**Problem statement**
Looking at the listing below, retype exactly the lines starting at the one containing "TOF3 pin XSHUT: 12 -> 10" and ending at the one containing "TFT1 pin RES: GP22 -> GP18", both included, and nothing else.
[Material for this task]
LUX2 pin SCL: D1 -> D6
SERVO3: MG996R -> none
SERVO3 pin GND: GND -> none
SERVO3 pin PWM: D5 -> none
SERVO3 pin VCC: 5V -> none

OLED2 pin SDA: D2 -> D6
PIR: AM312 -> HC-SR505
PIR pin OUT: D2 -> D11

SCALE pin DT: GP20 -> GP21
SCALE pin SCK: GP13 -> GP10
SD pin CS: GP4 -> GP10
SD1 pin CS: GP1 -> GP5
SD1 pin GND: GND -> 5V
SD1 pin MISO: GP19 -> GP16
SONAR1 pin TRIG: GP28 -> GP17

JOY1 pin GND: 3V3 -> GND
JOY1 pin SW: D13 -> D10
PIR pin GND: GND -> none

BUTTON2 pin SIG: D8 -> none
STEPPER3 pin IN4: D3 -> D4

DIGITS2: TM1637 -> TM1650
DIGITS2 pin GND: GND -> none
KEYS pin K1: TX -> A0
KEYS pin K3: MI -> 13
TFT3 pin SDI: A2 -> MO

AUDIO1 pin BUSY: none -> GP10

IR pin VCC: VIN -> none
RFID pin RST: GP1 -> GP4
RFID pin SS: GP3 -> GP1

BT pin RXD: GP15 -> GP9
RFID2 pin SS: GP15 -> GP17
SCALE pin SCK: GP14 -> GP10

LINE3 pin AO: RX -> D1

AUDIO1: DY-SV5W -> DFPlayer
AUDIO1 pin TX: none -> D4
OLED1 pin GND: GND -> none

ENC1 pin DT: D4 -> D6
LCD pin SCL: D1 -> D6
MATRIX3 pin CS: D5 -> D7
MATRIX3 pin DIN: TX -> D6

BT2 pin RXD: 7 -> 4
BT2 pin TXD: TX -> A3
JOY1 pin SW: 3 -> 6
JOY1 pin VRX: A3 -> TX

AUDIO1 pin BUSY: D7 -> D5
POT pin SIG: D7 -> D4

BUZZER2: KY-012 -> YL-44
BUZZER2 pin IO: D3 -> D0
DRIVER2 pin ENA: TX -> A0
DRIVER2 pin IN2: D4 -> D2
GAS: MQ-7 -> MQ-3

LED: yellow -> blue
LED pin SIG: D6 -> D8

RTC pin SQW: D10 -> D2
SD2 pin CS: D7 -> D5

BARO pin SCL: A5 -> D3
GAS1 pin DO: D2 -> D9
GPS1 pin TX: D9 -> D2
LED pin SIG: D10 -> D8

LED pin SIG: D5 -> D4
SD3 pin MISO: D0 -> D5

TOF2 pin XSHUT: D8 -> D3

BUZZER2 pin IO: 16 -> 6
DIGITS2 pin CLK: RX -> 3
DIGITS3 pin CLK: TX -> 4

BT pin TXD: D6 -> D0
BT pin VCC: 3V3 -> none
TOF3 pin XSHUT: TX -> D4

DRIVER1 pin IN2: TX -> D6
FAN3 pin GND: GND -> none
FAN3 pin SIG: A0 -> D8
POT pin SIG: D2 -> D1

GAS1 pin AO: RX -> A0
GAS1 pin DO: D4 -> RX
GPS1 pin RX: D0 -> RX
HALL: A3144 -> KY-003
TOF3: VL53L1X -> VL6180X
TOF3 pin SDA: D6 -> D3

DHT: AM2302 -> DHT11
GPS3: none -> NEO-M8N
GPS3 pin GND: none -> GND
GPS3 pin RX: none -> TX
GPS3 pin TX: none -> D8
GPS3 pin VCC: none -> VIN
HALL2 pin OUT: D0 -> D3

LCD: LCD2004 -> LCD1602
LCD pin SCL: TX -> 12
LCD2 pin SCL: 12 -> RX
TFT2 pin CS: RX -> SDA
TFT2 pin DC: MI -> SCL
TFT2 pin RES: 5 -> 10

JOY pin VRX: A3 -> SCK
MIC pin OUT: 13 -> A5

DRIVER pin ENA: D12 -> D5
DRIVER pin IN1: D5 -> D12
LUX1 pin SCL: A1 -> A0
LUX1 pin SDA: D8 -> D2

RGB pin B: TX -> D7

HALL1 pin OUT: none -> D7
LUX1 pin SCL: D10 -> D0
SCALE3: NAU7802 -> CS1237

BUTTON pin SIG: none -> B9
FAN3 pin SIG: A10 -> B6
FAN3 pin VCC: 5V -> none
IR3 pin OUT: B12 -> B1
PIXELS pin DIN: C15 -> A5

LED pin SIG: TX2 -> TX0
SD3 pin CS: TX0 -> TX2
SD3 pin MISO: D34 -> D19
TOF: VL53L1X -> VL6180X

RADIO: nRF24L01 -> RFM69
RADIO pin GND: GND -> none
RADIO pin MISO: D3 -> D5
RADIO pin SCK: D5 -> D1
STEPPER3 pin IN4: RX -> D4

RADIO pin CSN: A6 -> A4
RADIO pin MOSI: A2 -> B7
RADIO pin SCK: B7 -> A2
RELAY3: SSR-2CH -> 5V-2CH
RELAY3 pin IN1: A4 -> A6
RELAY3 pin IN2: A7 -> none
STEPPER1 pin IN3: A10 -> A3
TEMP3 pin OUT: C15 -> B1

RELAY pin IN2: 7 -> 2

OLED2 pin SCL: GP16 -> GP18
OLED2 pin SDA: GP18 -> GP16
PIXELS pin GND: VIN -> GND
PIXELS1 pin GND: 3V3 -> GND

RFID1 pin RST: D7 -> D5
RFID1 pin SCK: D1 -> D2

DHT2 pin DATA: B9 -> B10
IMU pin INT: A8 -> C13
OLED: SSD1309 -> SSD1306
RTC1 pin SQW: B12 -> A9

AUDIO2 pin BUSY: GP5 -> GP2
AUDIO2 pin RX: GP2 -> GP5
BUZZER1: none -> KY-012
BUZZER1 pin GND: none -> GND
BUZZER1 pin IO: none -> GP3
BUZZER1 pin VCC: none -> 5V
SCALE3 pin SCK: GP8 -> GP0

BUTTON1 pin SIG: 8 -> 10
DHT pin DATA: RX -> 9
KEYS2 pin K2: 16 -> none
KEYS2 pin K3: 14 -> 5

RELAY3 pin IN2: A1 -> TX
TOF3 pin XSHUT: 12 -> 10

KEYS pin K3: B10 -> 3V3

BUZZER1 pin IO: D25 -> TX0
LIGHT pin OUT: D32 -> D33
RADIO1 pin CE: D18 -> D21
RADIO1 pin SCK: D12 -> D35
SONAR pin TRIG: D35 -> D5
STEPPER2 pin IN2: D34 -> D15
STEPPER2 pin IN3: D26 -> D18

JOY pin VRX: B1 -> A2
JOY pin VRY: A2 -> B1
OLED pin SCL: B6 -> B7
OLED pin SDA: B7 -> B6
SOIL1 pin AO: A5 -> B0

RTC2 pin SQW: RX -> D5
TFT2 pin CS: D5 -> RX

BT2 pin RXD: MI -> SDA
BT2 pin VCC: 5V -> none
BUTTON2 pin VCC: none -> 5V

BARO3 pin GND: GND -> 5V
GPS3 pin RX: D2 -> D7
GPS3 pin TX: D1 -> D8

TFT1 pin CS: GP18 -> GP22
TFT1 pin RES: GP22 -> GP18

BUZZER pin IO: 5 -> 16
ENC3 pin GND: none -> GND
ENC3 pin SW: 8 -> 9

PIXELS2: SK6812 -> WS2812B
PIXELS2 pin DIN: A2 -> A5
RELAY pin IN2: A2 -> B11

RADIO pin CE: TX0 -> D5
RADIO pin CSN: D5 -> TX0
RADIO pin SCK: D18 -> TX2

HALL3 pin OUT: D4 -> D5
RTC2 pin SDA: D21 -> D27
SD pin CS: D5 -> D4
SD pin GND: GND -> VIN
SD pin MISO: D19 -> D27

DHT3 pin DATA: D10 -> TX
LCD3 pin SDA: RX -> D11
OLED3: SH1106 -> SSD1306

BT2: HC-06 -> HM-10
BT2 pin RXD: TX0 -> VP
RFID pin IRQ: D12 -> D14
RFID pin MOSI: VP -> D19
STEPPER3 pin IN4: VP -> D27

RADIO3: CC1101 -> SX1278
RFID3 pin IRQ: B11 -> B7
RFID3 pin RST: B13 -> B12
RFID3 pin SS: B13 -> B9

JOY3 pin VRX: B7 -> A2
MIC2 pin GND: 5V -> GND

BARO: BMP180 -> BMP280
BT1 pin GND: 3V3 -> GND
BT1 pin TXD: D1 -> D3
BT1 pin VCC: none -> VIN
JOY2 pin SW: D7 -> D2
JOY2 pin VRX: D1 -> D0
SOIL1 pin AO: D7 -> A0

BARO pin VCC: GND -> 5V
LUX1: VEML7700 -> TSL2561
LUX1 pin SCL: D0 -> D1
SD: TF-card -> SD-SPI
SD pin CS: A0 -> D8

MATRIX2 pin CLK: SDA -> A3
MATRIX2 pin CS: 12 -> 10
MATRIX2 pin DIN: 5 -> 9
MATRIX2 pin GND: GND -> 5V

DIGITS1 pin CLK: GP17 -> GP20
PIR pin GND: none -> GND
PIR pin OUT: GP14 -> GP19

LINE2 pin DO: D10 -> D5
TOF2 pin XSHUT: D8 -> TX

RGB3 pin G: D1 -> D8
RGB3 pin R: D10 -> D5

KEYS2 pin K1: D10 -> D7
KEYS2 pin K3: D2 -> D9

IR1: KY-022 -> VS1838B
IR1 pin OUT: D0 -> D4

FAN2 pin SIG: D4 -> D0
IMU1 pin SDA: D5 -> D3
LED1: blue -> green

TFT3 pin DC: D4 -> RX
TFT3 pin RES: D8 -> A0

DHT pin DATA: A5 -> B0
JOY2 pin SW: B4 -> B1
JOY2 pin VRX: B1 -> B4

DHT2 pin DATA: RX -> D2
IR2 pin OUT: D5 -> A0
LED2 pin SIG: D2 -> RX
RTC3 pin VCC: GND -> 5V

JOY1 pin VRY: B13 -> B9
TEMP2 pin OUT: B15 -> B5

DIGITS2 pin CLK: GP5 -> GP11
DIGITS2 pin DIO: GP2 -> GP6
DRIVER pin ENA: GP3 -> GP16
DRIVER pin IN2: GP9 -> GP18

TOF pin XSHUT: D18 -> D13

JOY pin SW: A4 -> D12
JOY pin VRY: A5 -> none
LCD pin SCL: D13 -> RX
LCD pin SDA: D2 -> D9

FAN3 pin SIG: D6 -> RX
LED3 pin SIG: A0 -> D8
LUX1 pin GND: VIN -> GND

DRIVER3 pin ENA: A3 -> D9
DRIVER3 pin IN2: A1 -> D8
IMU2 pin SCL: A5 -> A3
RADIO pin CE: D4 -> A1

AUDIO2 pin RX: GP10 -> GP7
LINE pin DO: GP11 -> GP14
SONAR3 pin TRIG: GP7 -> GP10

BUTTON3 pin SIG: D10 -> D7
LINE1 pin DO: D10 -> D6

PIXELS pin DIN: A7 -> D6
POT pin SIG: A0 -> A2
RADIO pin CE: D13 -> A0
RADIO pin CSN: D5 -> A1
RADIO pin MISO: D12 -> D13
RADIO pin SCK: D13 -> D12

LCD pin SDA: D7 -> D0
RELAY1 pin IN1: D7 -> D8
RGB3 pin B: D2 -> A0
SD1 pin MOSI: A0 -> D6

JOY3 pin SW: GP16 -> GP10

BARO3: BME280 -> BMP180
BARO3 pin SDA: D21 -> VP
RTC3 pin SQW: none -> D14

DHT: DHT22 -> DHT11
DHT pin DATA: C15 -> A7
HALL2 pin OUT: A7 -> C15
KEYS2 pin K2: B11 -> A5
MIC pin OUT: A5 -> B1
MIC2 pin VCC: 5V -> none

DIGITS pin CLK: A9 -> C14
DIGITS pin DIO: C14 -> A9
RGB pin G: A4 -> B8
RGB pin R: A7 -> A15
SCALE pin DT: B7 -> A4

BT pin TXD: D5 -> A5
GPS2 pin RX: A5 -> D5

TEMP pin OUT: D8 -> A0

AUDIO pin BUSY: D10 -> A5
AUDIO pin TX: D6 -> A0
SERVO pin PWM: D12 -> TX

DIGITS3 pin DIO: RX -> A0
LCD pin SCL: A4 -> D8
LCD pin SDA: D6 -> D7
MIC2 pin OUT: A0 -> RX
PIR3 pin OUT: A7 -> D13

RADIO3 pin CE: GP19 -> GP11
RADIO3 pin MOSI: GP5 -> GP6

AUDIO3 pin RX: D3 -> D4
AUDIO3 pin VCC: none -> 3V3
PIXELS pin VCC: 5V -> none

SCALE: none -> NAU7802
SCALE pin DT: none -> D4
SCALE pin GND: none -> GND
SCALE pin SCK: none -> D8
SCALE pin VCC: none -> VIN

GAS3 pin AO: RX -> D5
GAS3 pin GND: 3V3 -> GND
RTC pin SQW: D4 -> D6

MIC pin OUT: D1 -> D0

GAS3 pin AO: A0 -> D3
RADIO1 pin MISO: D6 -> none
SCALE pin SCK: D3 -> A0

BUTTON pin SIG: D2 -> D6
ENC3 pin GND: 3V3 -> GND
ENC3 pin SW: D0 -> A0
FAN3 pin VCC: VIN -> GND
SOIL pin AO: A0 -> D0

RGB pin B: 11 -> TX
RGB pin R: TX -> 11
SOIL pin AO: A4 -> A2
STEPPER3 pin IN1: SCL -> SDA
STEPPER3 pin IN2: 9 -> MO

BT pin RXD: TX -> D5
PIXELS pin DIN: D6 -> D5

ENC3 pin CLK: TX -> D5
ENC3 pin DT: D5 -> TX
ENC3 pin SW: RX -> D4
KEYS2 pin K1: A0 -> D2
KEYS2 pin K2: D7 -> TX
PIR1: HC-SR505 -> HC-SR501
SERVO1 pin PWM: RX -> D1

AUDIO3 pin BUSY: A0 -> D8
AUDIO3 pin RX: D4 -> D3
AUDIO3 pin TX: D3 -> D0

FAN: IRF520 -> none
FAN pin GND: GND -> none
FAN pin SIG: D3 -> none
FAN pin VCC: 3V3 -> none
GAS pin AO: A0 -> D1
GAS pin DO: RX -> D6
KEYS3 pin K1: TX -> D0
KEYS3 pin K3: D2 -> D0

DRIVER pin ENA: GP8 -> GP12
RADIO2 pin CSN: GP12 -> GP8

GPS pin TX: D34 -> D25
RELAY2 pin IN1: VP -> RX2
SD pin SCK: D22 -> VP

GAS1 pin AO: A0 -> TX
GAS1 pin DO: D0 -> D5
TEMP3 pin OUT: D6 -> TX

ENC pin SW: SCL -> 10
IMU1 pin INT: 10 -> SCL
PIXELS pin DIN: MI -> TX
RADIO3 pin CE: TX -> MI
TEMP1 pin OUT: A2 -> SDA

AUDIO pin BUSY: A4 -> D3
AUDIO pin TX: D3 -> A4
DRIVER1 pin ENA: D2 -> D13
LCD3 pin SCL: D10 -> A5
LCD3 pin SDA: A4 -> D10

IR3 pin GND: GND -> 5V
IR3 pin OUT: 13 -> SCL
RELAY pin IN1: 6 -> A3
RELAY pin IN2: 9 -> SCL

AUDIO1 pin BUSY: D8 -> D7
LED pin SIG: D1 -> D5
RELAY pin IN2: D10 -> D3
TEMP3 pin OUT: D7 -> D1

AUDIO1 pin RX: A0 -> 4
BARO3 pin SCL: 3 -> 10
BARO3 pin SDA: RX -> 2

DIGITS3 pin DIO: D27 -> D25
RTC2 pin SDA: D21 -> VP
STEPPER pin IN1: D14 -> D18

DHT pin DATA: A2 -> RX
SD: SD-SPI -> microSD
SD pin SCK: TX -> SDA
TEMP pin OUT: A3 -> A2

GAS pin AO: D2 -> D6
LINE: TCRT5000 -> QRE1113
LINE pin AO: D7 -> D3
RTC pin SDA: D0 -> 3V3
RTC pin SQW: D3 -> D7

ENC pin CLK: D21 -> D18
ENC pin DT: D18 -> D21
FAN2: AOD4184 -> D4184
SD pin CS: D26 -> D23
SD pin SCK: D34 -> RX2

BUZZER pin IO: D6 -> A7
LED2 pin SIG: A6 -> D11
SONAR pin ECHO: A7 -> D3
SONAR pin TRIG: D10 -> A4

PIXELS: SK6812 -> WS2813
[/Material for this task]
**Answer to this task**
TOF3 pin XSHUT: 12 -> 10

KEYS pin K3: B10 -> 3V3

BUZZER1 pin IO: D25 -> TX0
LIGHT pin OUT: D32 -> D33
RADIO1 pin CE: D18 -> D21
RADIO1 pin SCK: D12 -> D35
SONAR pin TRIG: D35 -> D5
STEPPER2 pin IN2: D34 -> D15
STEPPER2 pin IN3: D26 -> D18

JOY pin VRX: B1 -> A2
JOY pin VRY: A2 -> B1
OLED pin SCL: B6 -> B7
OLED pin SDA: B7 -> B6
SOIL1 pin AO: A5 -> B0

RTC2 pin SQW: RX -> D5
TFT2 pin CS: D5 -> RX

BT2 pin RXD: MI -> SDA
BT2 pin VCC: 5V -> none
BUTTON2 pin VCC: none -> 5V

BARO3 pin GND: GND -> 5V
GPS3 pin RX: D2 -> D7
GPS3 pin TX: D1 -> D8

TFT1 pin CS: GP18 -> GP22
TFT1 pin RES: GP22 -> GP18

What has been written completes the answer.